───── DATA

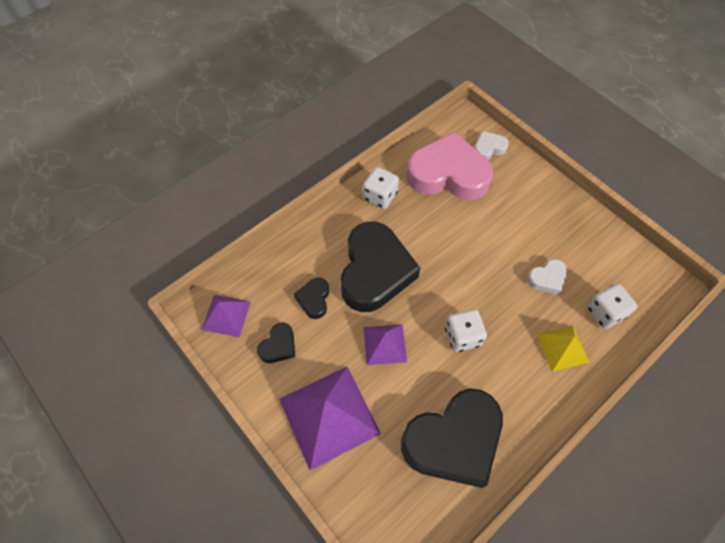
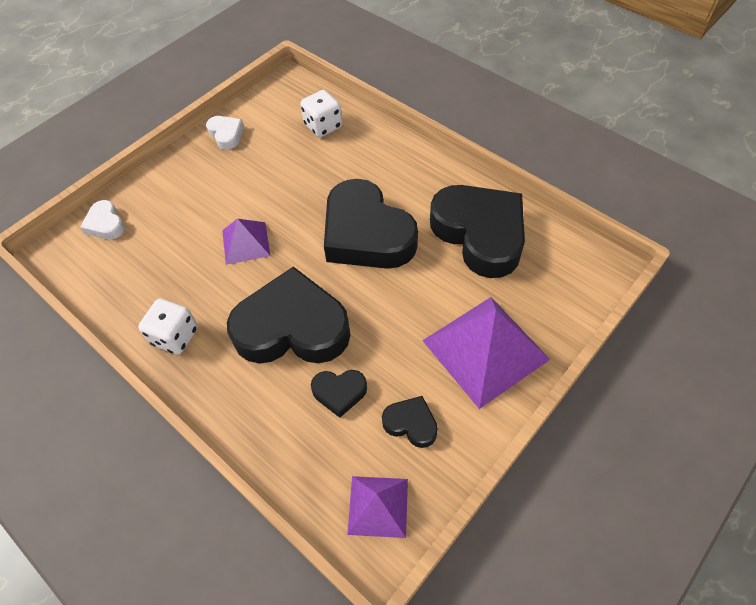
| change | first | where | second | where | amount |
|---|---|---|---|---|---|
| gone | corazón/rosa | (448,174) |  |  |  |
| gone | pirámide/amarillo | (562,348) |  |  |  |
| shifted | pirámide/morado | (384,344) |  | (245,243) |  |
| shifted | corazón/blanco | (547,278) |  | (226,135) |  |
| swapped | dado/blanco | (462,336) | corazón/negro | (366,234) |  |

──────────
───── DATA

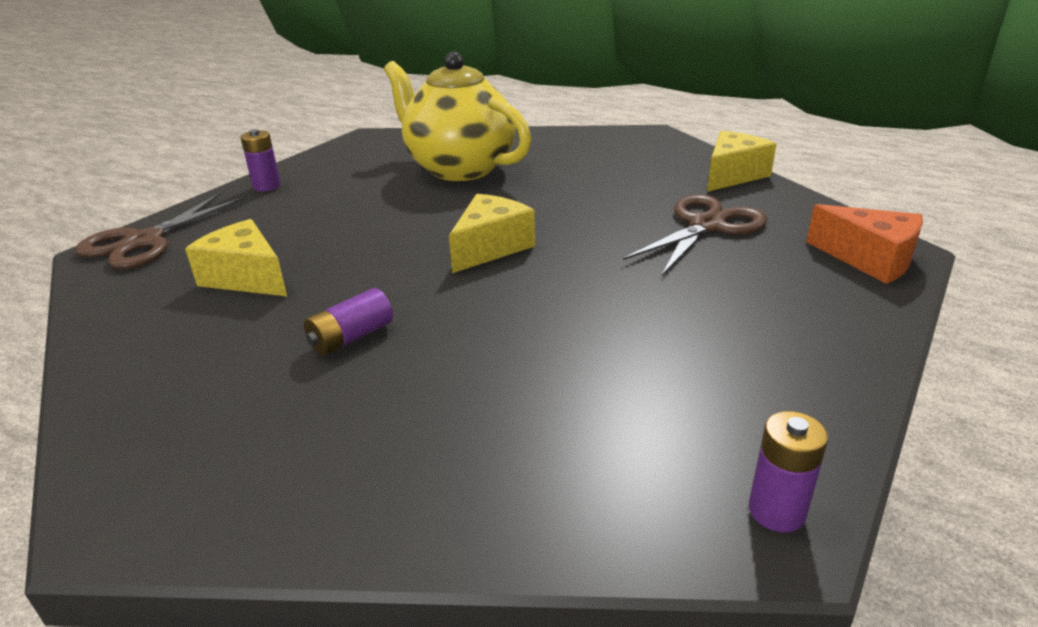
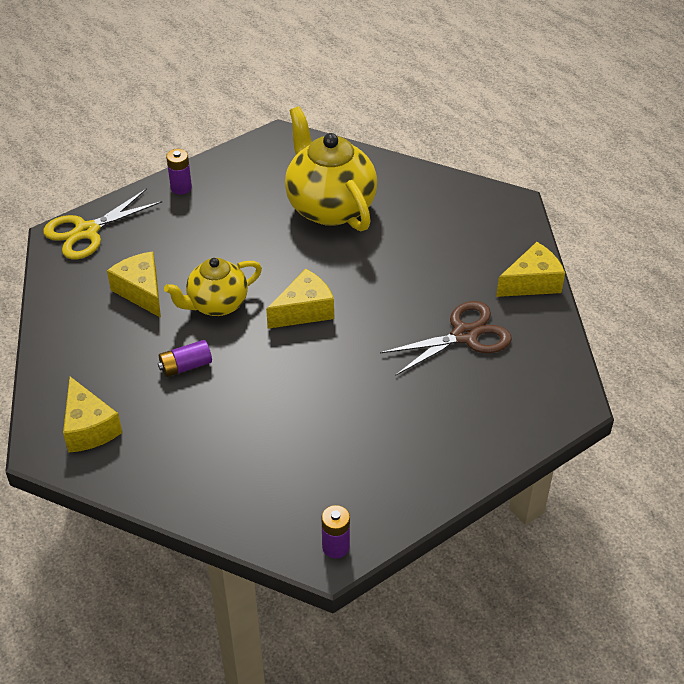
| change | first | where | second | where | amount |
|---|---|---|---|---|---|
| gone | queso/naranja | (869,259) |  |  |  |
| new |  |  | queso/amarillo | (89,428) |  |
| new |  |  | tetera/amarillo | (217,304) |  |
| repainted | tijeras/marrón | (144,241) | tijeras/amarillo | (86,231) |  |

──────────

[INSTRUCTIONS TO FOLLOW]
In the listing above, find the line containing "shifted | pirámide/morado" and the line containing "swapped | dado/blanco", then repeat those two lines and everything between them exactly.

[RESPONSE TO THIS TASK]
| shifted | pirámide/morado | (384,344) |  | (245,243) |  |
| shifted | corazón/blanco | (547,278) |  | (226,135) |  |
| swapped | dado/blanco | (462,336) | corazón/negro | (366,234) |  |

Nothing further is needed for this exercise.